# Exercise requirements
Pick each line containing "black" out of the records.

# Given records
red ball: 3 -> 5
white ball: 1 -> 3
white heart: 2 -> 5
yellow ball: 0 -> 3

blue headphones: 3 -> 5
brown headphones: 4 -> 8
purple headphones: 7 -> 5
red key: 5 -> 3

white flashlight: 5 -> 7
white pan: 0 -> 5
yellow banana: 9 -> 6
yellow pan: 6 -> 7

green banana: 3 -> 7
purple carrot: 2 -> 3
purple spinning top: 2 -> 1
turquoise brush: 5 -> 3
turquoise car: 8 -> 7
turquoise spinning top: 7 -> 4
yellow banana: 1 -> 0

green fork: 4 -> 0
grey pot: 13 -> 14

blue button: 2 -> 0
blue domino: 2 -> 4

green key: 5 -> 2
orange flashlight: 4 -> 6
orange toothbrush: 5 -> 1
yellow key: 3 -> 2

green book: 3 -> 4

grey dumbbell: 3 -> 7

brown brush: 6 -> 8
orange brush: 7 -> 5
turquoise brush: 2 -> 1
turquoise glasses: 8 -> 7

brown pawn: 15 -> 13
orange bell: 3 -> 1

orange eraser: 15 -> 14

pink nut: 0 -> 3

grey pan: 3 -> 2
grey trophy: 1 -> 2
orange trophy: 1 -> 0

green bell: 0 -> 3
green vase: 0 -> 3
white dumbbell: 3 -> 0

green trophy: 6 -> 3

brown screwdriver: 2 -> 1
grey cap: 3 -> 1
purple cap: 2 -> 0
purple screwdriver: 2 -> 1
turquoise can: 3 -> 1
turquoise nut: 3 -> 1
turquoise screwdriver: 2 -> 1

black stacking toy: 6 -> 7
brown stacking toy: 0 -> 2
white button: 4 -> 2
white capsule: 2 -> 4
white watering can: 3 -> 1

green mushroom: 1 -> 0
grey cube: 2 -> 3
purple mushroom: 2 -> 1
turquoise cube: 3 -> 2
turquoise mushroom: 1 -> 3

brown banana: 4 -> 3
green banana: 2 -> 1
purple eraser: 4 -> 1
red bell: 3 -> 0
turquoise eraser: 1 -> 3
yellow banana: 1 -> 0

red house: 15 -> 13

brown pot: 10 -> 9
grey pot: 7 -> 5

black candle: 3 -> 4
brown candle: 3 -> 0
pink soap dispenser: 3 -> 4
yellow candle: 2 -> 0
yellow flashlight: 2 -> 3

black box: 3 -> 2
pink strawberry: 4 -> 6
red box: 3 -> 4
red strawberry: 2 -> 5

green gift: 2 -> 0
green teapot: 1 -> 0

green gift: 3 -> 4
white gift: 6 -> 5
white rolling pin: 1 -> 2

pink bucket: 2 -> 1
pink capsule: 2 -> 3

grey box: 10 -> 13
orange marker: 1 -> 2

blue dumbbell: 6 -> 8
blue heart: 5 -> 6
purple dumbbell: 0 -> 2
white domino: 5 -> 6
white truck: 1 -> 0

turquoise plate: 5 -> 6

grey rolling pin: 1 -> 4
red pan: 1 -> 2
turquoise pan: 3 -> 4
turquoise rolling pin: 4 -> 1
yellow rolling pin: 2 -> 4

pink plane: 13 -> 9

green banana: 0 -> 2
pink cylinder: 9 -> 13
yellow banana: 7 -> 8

# Answer for this exercise
black stacking toy: 6 -> 7
black candle: 3 -> 4
black box: 3 -> 2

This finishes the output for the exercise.